• _Your instructions_: The result should be the lines from the one holding "orange spray bottle: 9 -> 8" to the final line of the records below, repeated exactly and with no pictures.

• _Supplied data_:
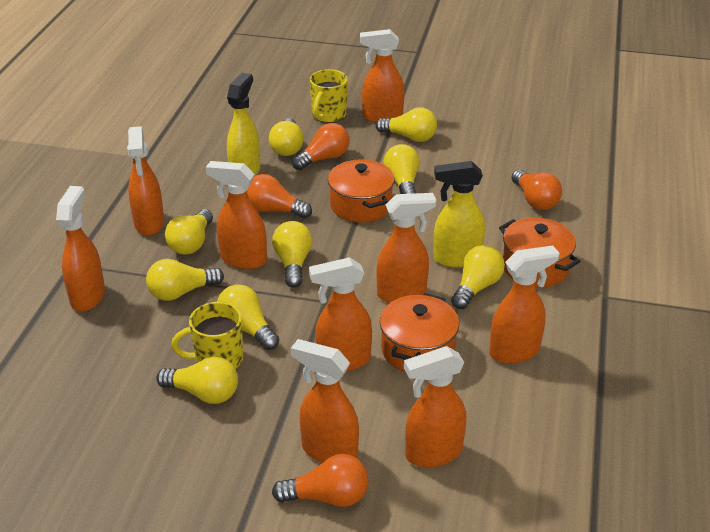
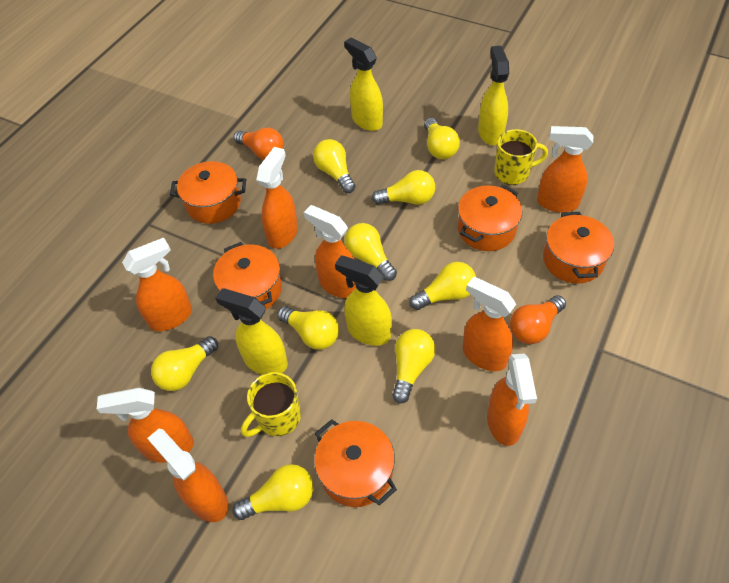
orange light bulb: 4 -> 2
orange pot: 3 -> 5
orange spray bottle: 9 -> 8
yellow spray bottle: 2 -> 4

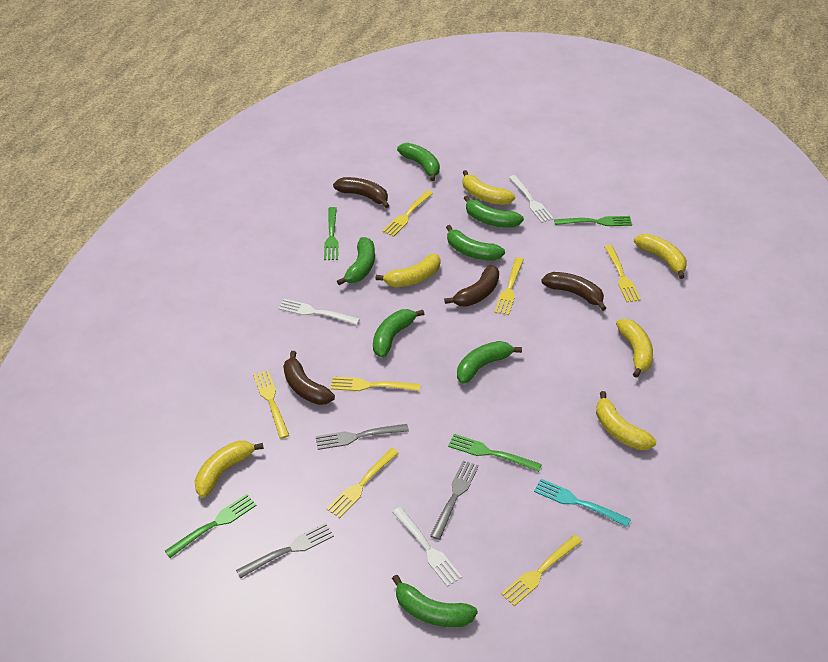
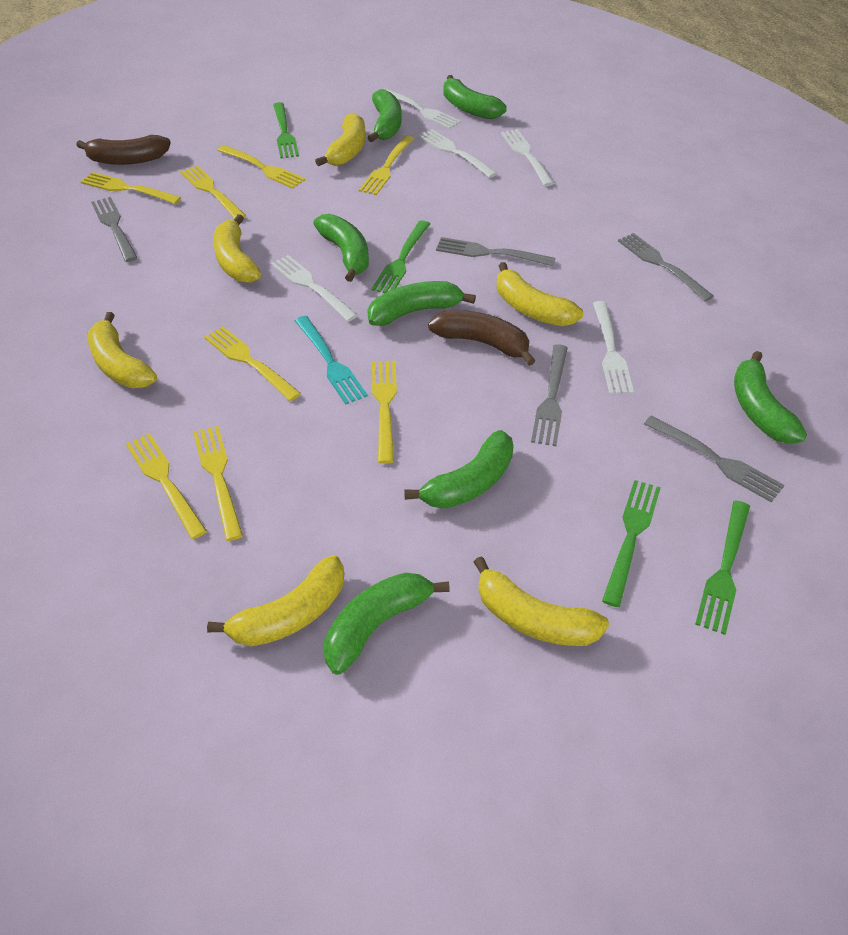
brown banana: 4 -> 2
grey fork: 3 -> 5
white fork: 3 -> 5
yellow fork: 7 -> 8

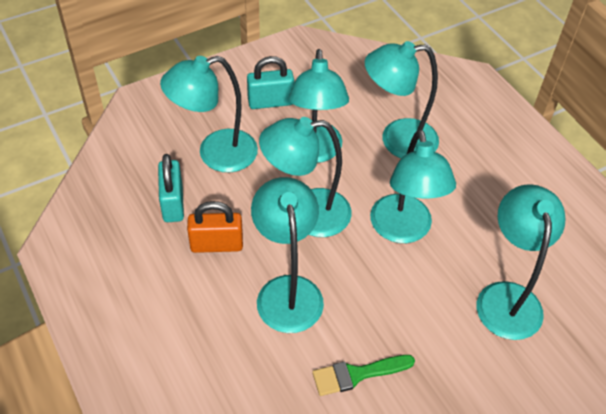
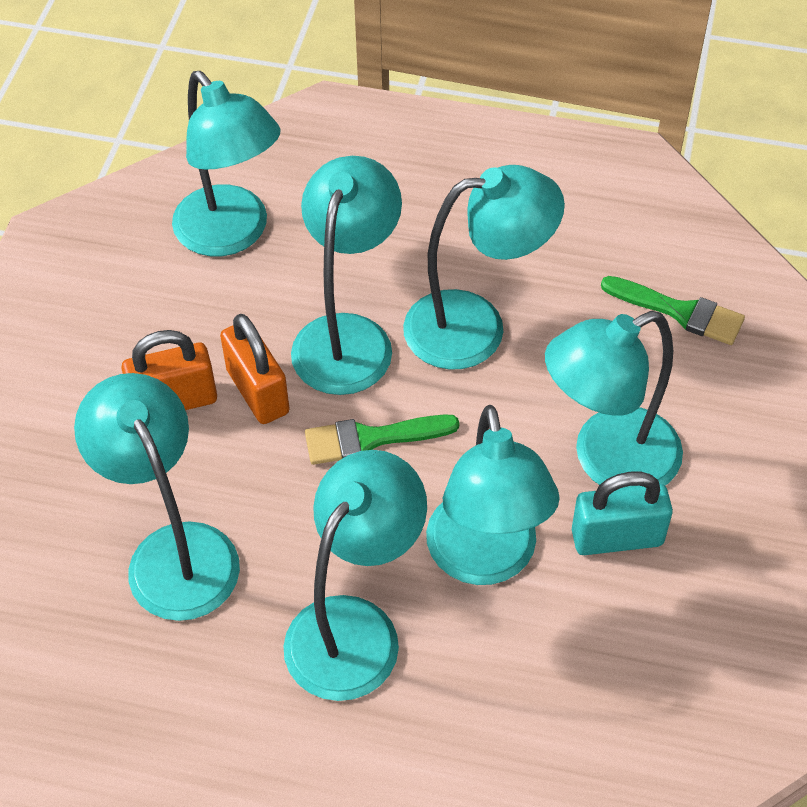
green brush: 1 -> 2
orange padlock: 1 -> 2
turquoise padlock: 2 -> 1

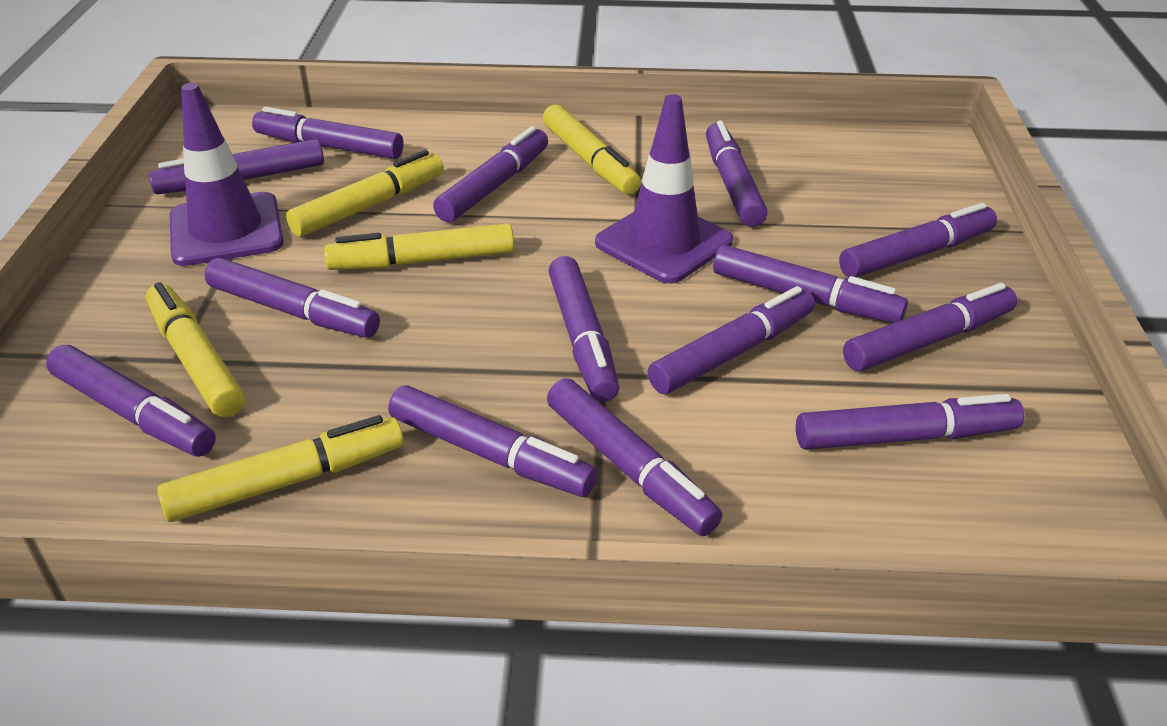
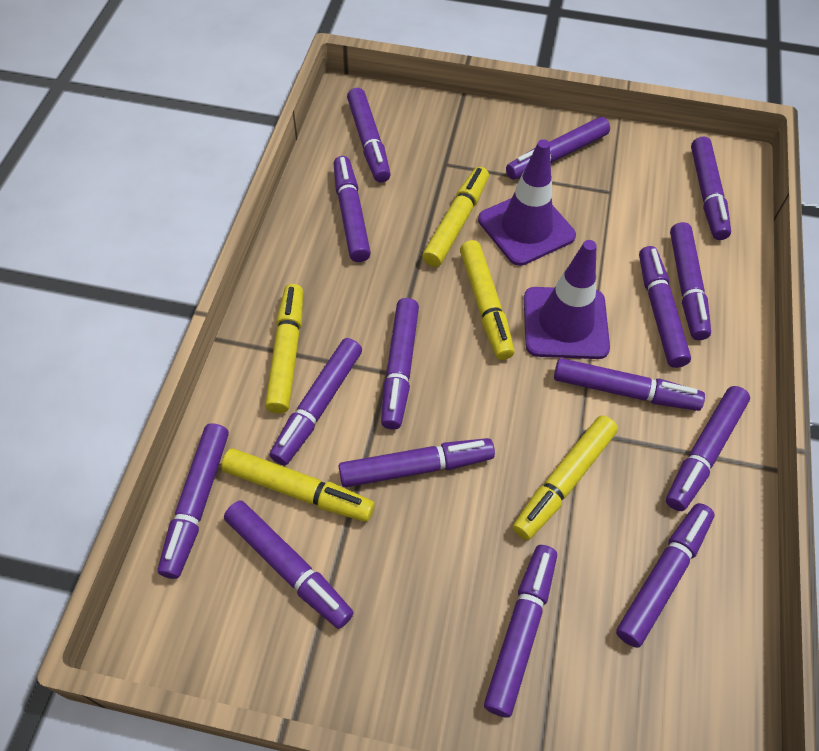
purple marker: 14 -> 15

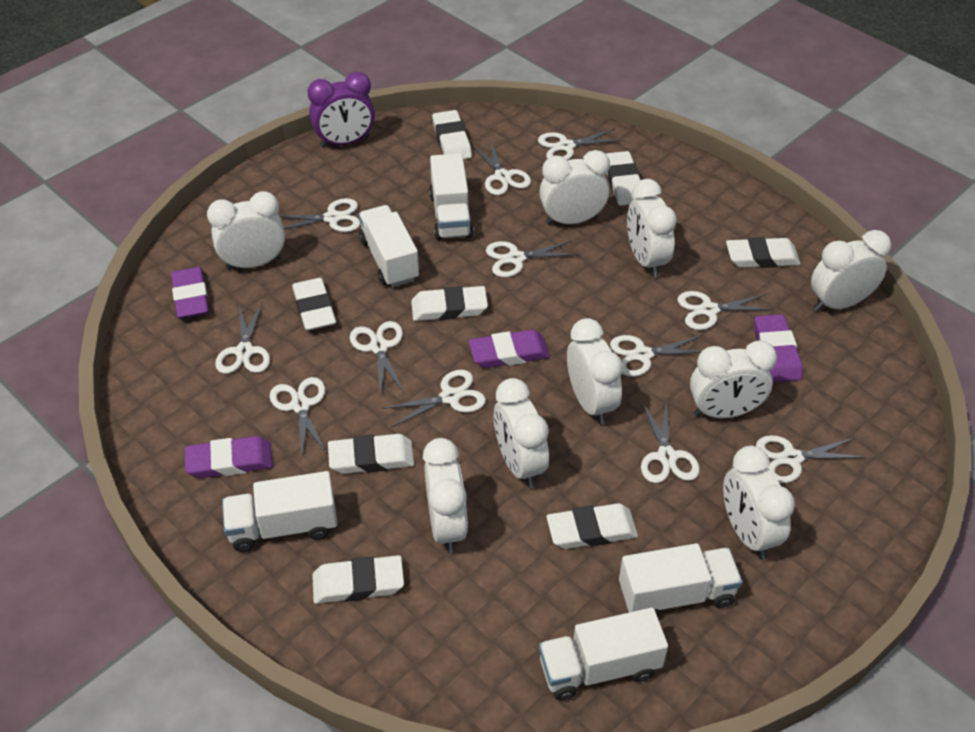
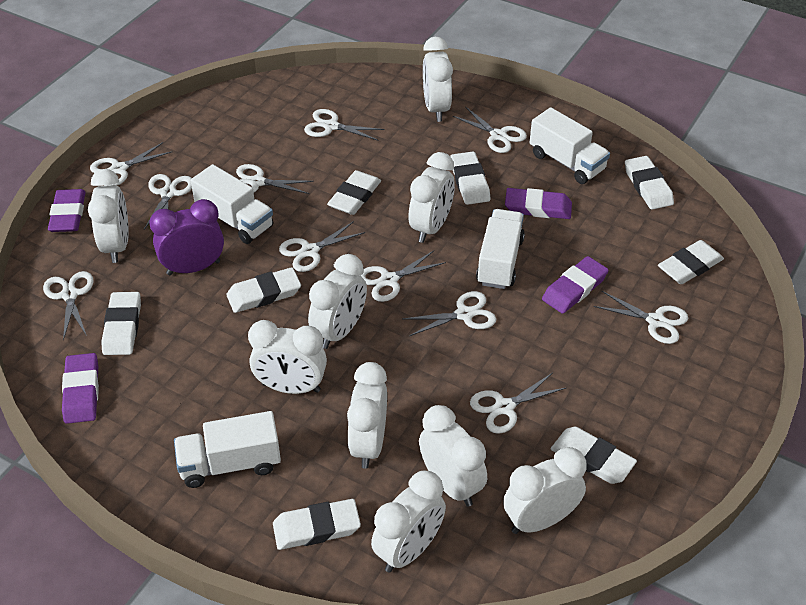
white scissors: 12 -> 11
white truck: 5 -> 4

• _Solution for this task_:
orange spray bottle: 9 -> 8
yellow spray bottle: 2 -> 4

brown banana: 4 -> 2
grey fork: 3 -> 5
white fork: 3 -> 5
yellow fork: 7 -> 8

green brush: 1 -> 2
orange padlock: 1 -> 2
turquoise padlock: 2 -> 1

purple marker: 14 -> 15

white scissors: 12 -> 11
white truck: 5 -> 4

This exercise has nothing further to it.